Stored data entries:
==================================================

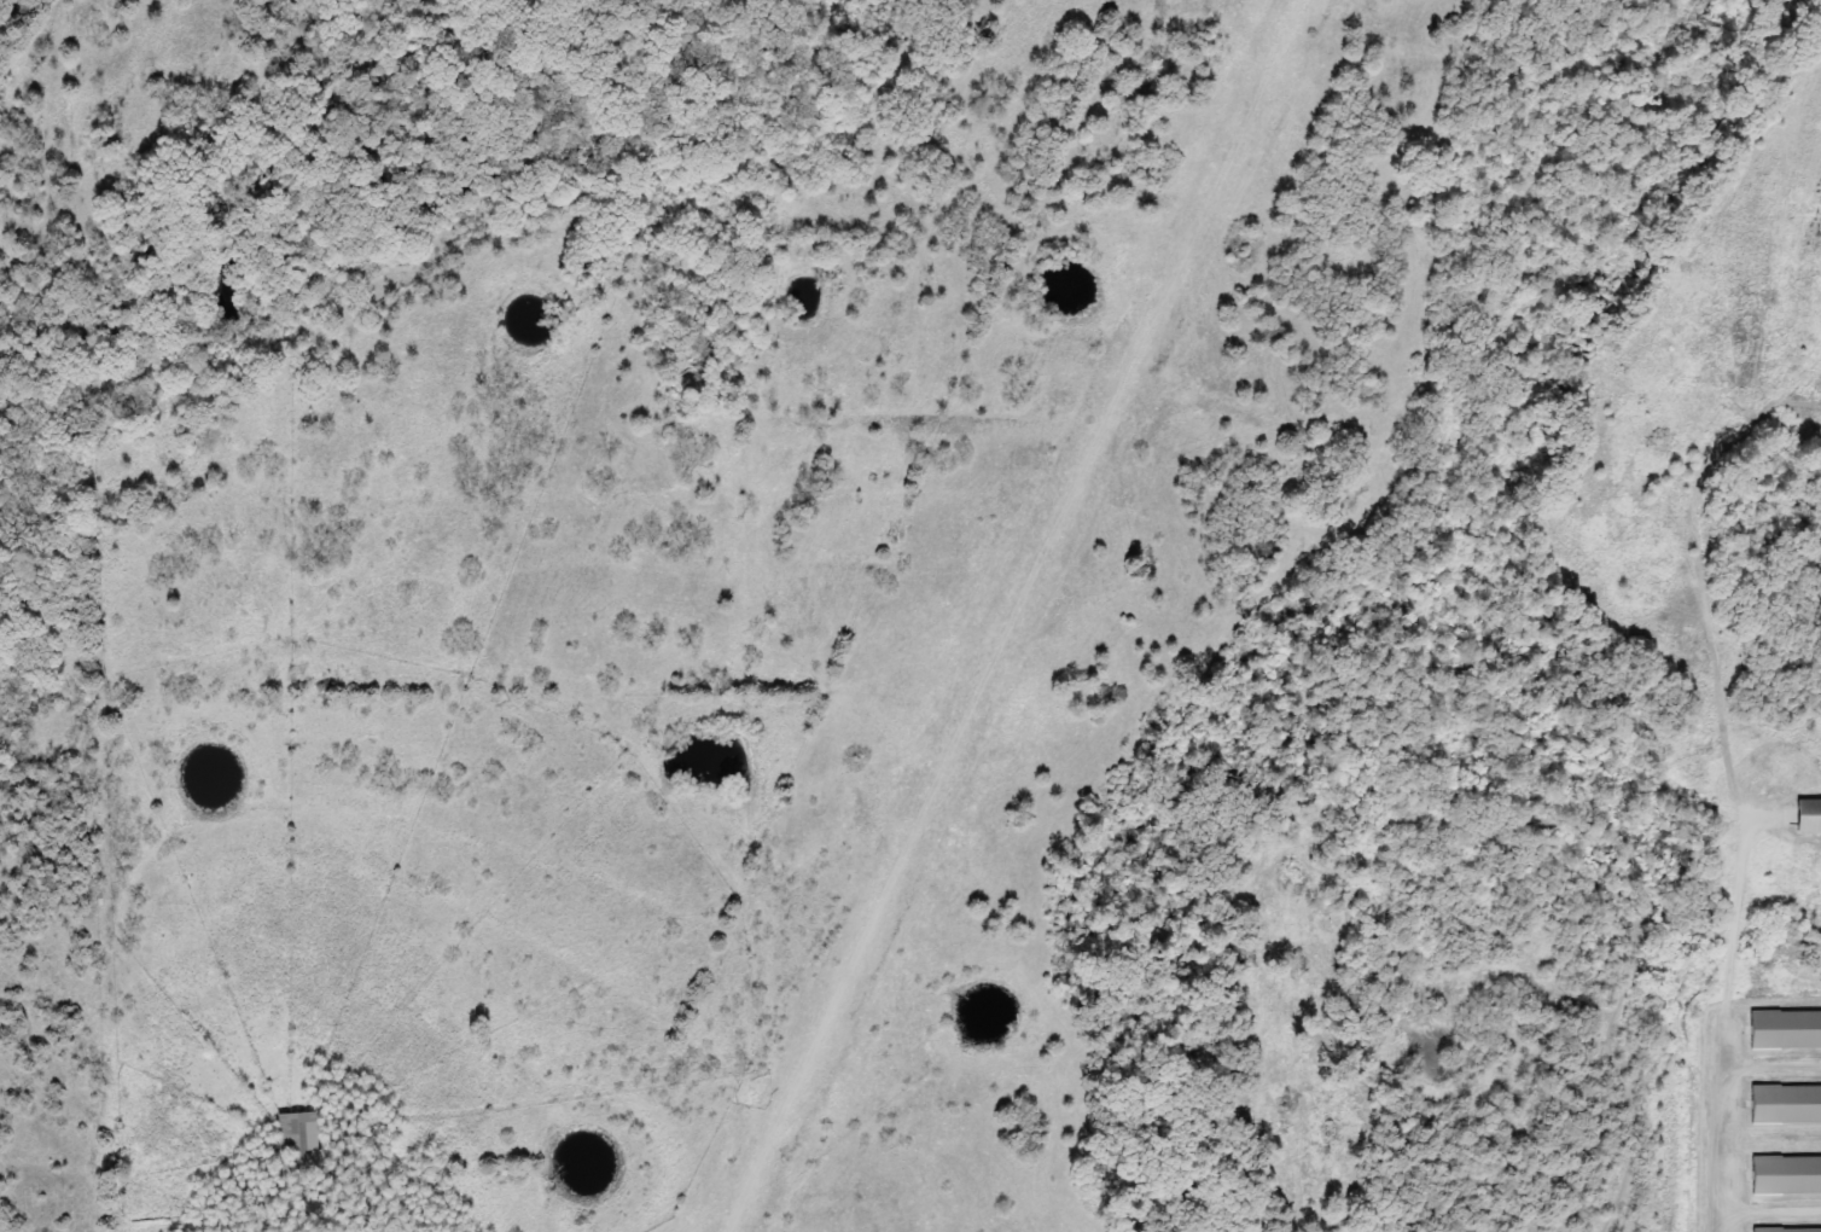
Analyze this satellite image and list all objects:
airport runway: (1016, 616)
building: (1810, 816)
building: (1787, 1029)
building: (1787, 1105)
building: (304, 1140)
building: (1788, 1176)
building: (1789, 1230)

==================================================

From the first line to the last, write out the data exactly, omitting any pictures.

Analyze this satellite image and list all objects:
airport runway: (1016, 616)
building: (1810, 816)
building: (1787, 1029)
building: (1787, 1105)
building: (304, 1140)
building: (1788, 1176)
building: (1789, 1230)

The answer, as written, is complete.